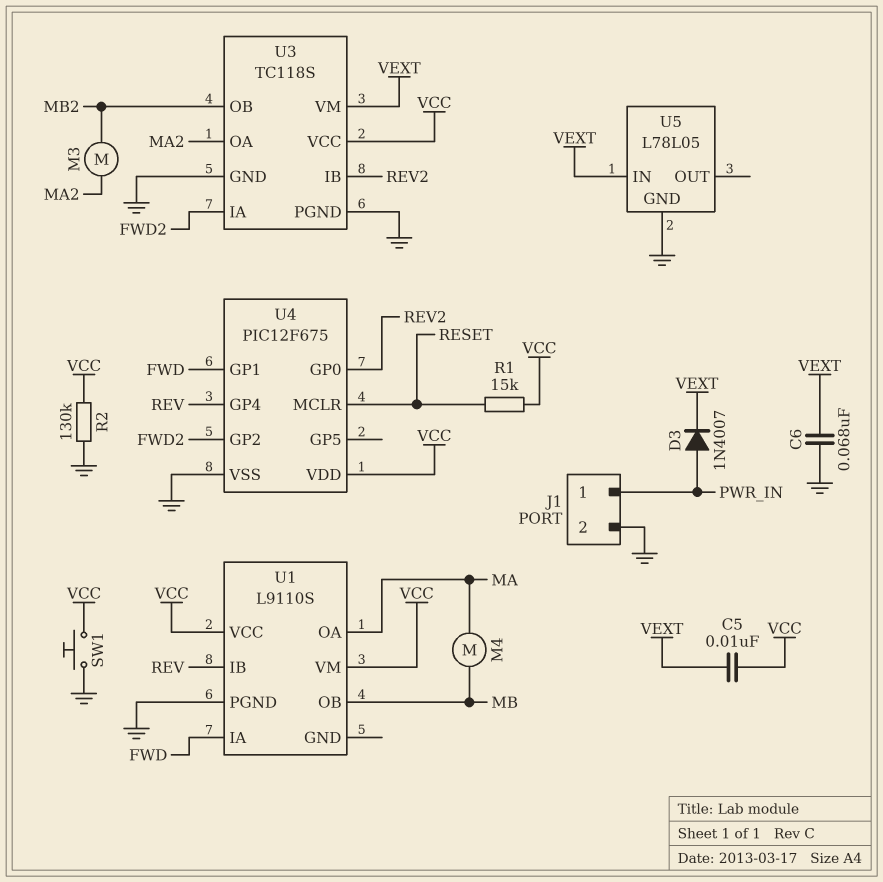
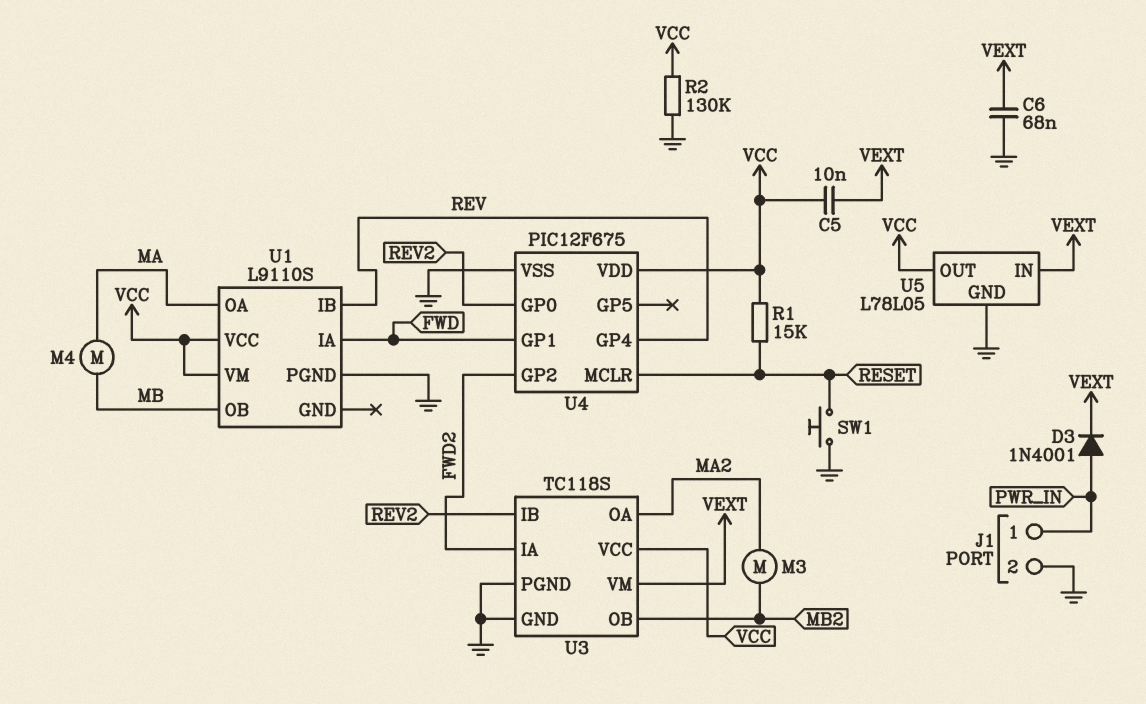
D3: diode 1N4007 (A PWR_IN, K VEXT) -> diode 1N4001 (A PWR_IN, K VEXT)
SW1: button (GND, VCC) -> button (GND, RESET)
U5 pin OUT: none -> VCC

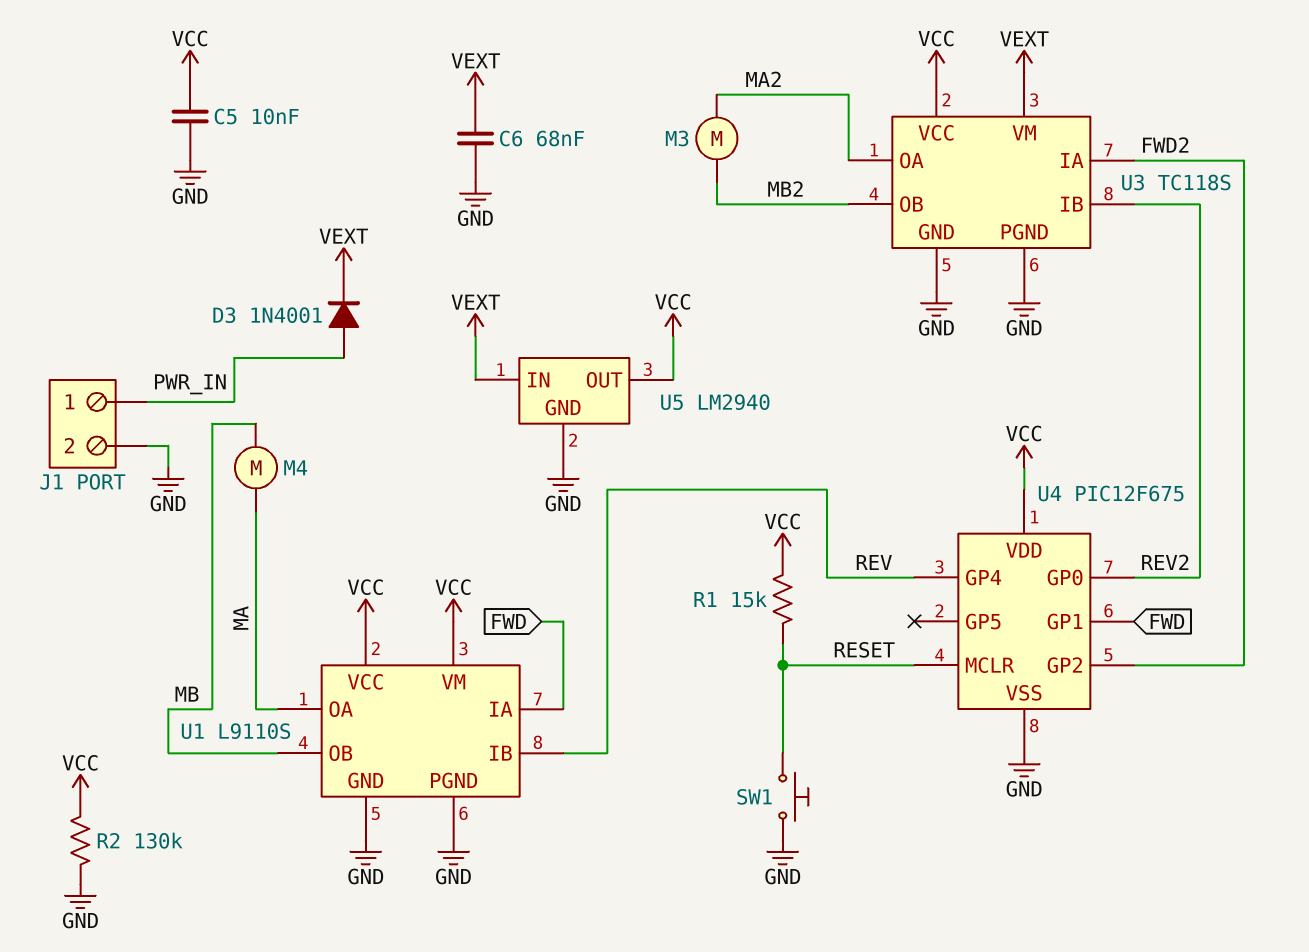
C5: 10nF (VCC, VEXT) -> 10nF (GND, VCC)
U1 pin GND: none -> GND
U5: L78L05 -> LM2940

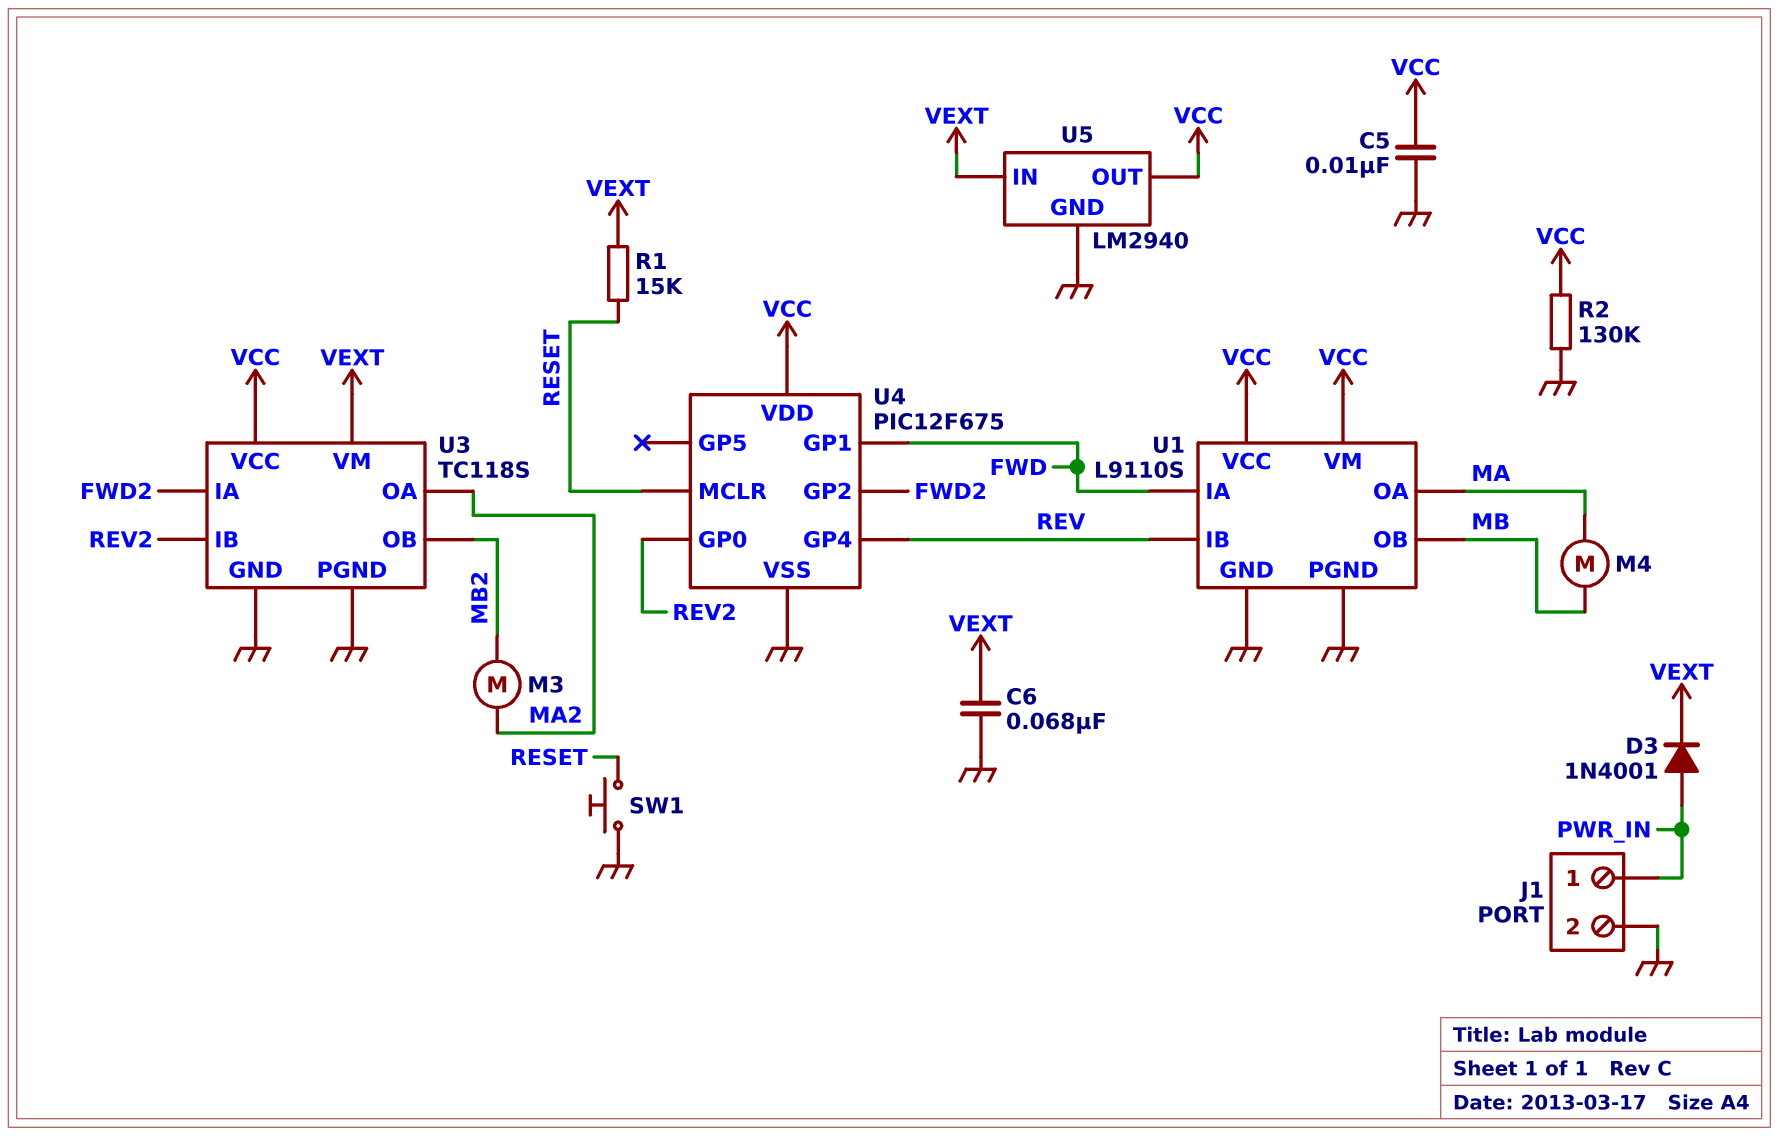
R1: 15k (RESET, VCC) -> 15k (RESET, VEXT)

==*==

- _Problem details_
The listing above must be repeated exactly, apart from the pictures.

- _Expected output_
D3: diode 1N4007 (A PWR_IN, K VEXT) -> diode 1N4001 (A PWR_IN, K VEXT)
SW1: button (GND, VCC) -> button (GND, RESET)
U5 pin OUT: none -> VCC

C5: 10nF (VCC, VEXT) -> 10nF (GND, VCC)
U1 pin GND: none -> GND
U5: L78L05 -> LM2940

R1: 15k (RESET, VCC) -> 15k (RESET, VEXT)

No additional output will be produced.